◆ **PROMPT**:
Transcribe the records below word for word, leaving every picture out.

(Collected data entries)
Content starts
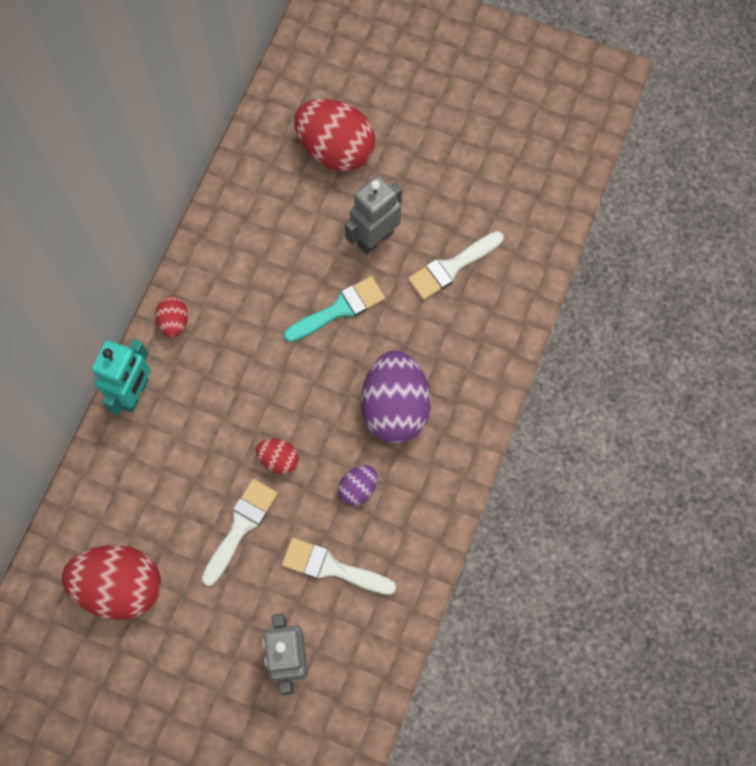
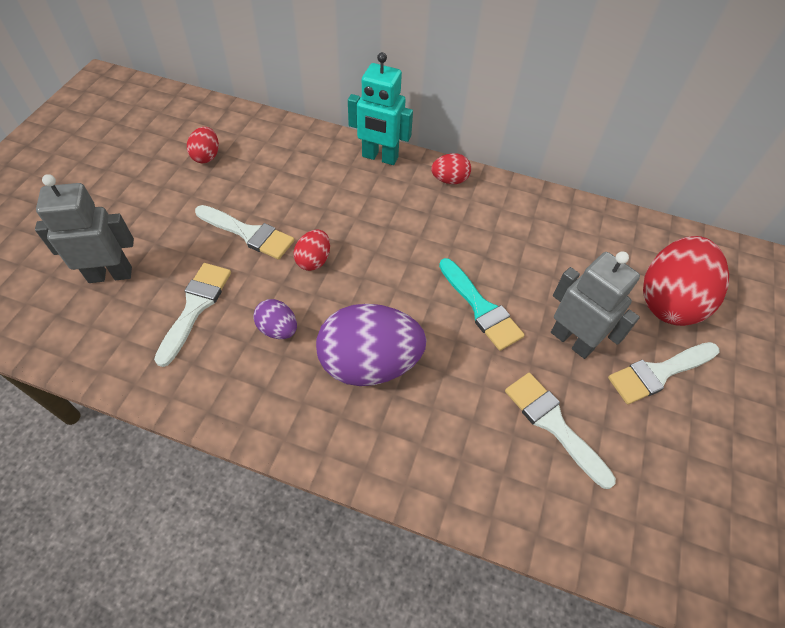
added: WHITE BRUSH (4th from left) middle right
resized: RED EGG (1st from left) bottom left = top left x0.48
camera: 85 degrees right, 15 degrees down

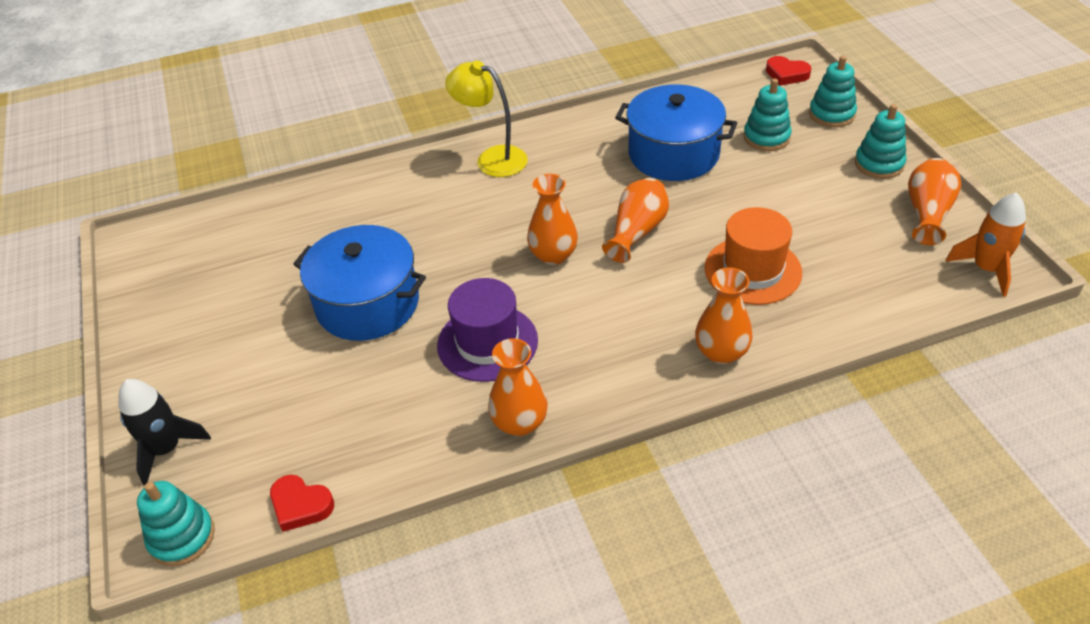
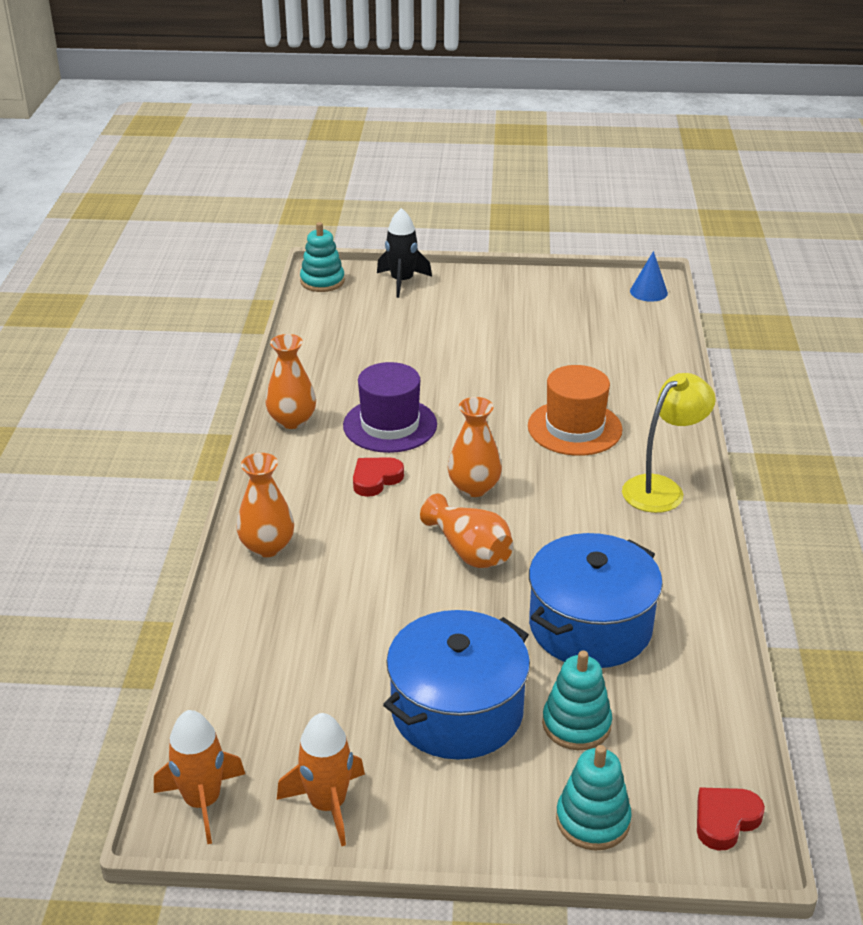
removed: TURQUOISE STACKING TOY (4th from left) top right
added: BLUE CONE top right
moved: ORANGE HAT middle right to centre; BLUE POT (1st from left) middle left to bottom centre; RED HEART (1st from left) bottom left to centre
replaced: ORANGE VASE (5th from left) top right to ORANGE ROCKET (2nd from left) bottom centre
camera: 110 degrees right, 10 degrees down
Content ends
◆ **EXERCISE OUTPUT**:
added: WHITE BRUSH (4th from left) middle right
resized: RED EGG (1st from left) bottom left = top left x0.48
camera: 85 degrees right, 15 degrees down

removed: TURQUOISE STACKING TOY (4th from left) top right
added: BLUE CONE top right
moved: ORANGE HAT middle right to centre; BLUE POT (1st from left) middle left to bottom centre; RED HEART (1st from left) bottom left to centre
replaced: ORANGE VASE (5th from left) top right to ORANGE ROCKET (2nd from left) bottom centre
camera: 110 degrees right, 10 degrees down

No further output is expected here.